DIRECTIONS:
The response should contain only those lines of the entries below that include the string "VRAW".

WORKING DATA:
▶

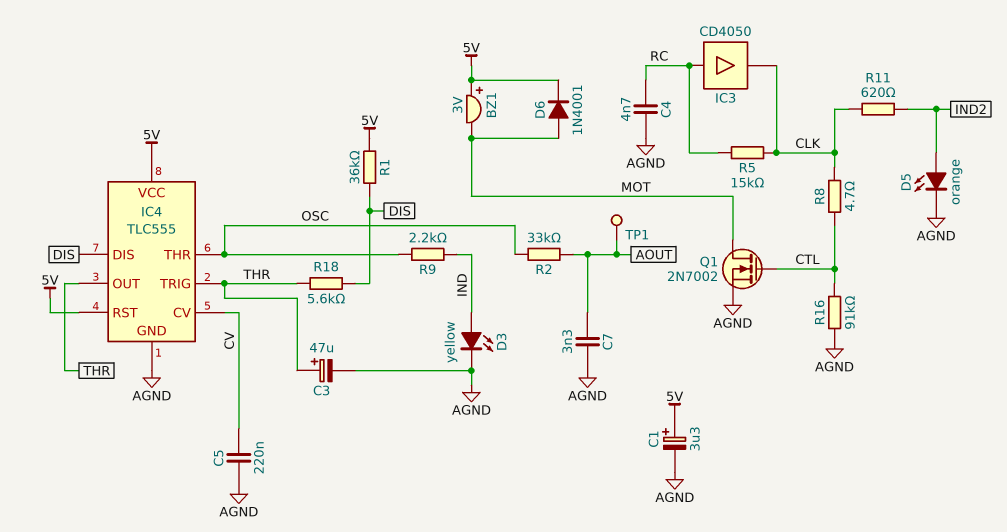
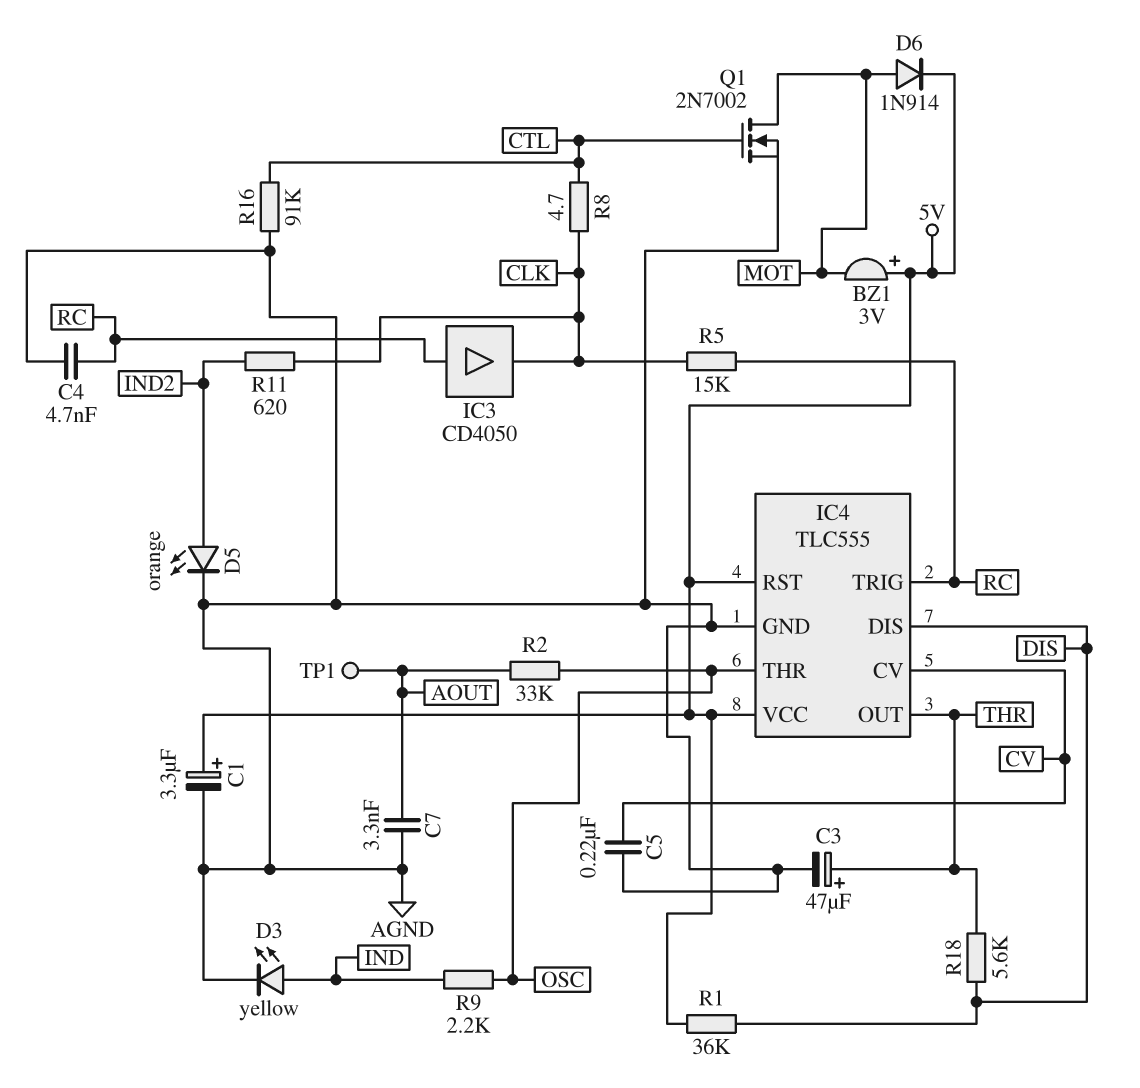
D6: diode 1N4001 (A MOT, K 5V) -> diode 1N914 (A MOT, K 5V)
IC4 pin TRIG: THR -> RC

◀
▶

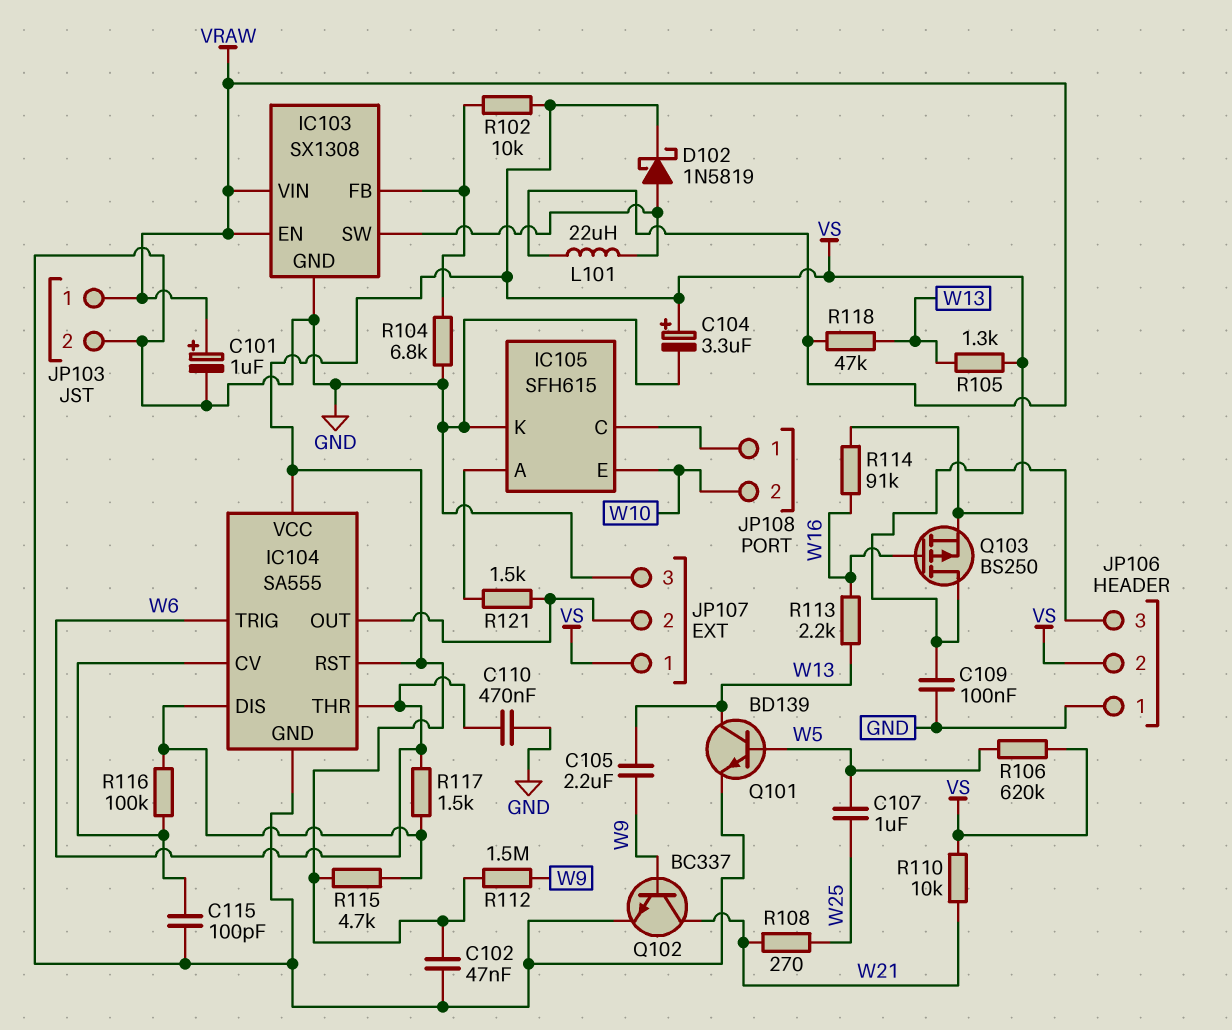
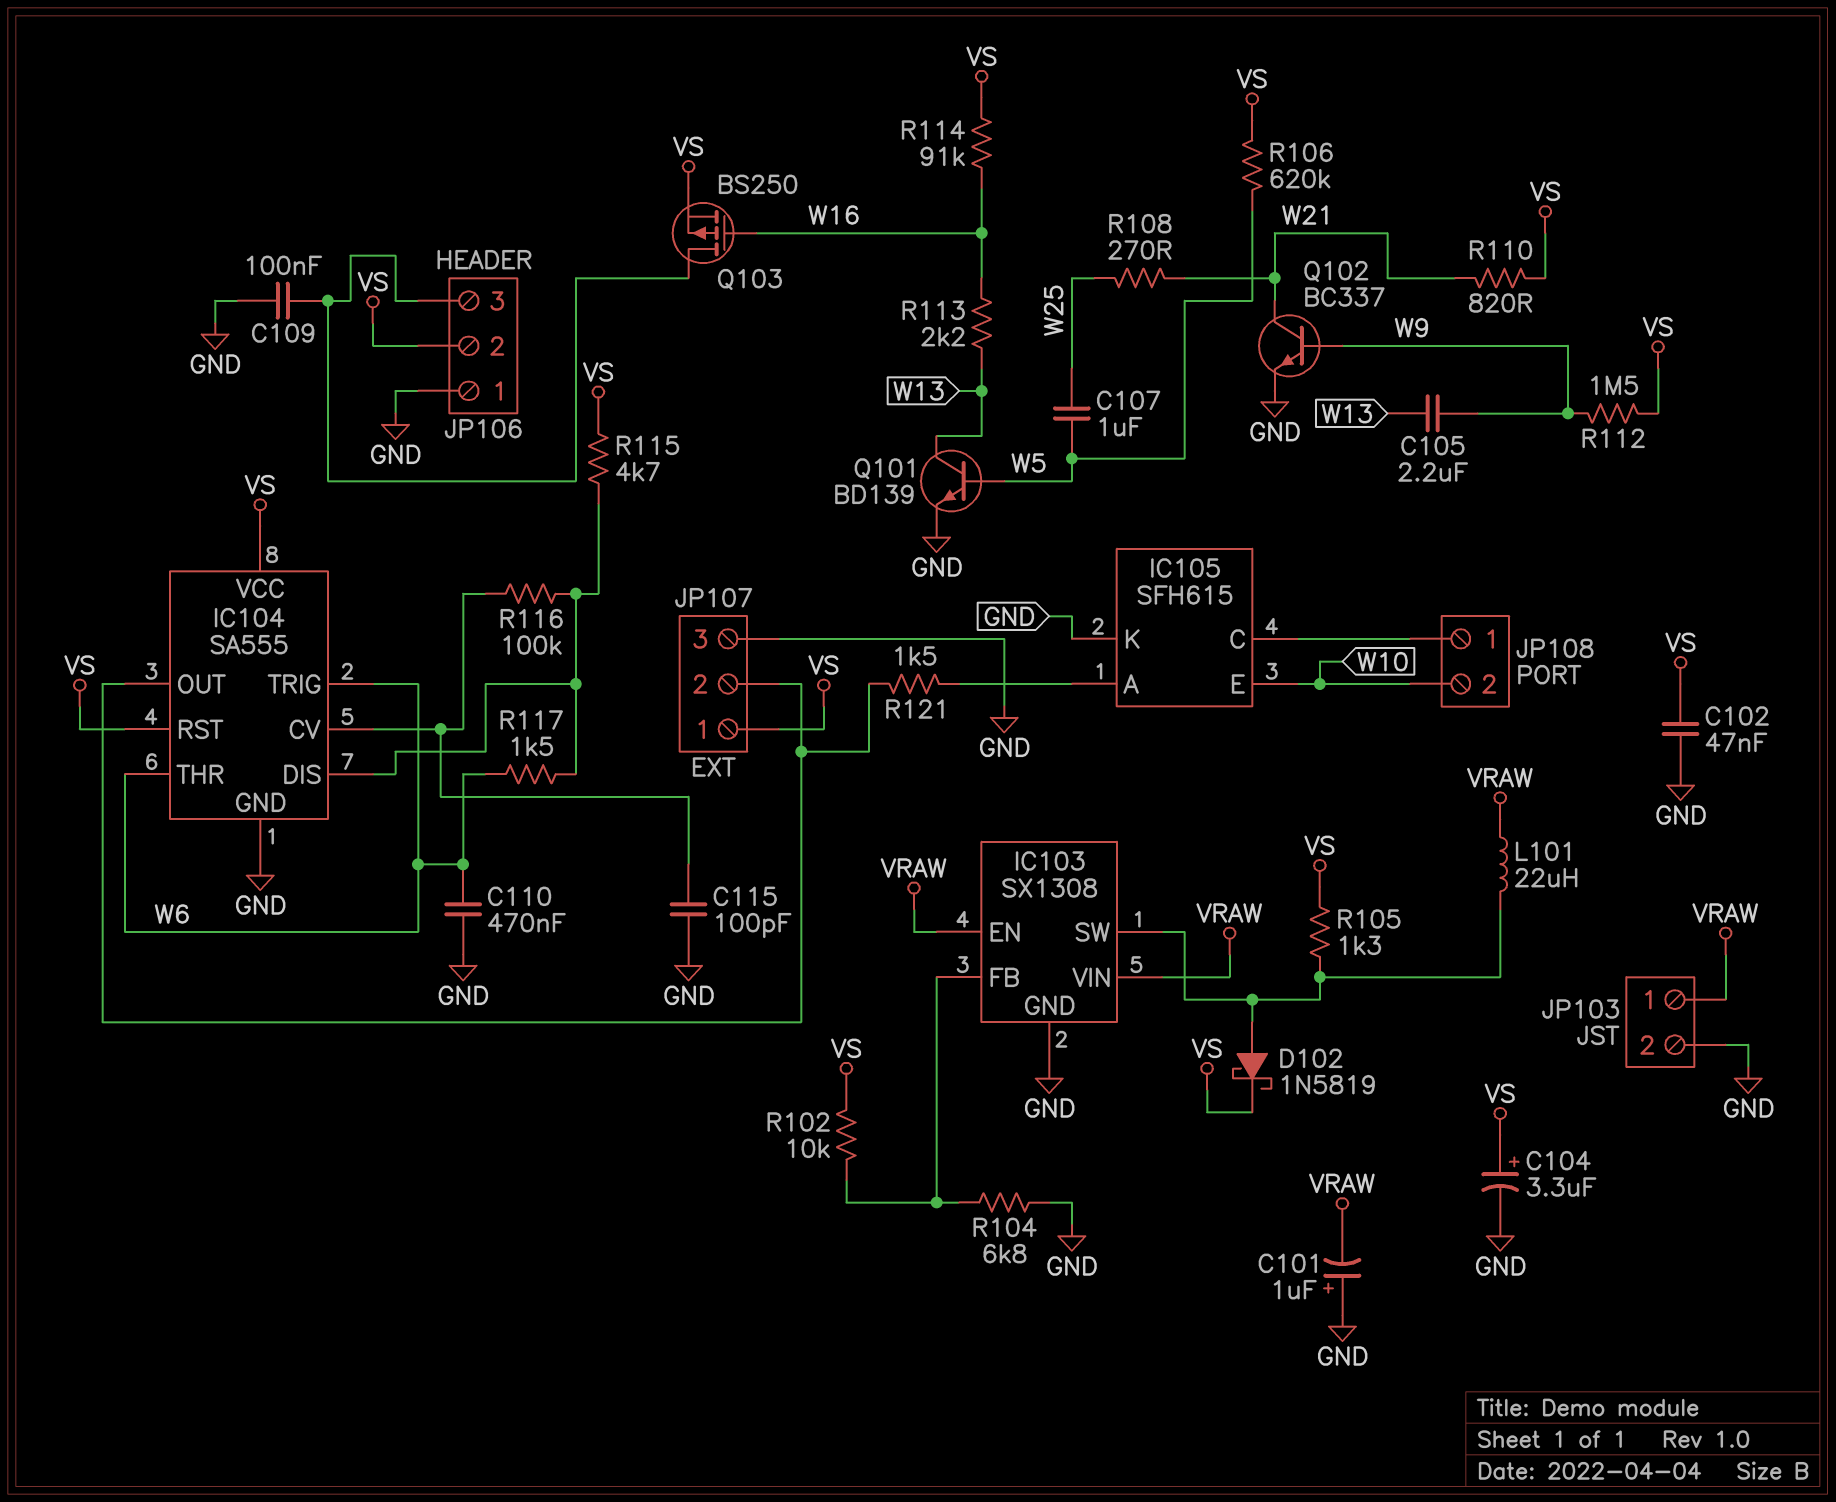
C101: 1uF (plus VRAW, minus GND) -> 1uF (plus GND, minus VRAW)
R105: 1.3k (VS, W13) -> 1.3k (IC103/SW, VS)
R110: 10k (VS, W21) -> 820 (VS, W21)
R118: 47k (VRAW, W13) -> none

◀

RESPONSE TO THE TASK:
C101: 1uF (plus VRAW, minus GND) -> 1uF (plus GND, minus VRAW)
R118: 47k (VRAW, W13) -> none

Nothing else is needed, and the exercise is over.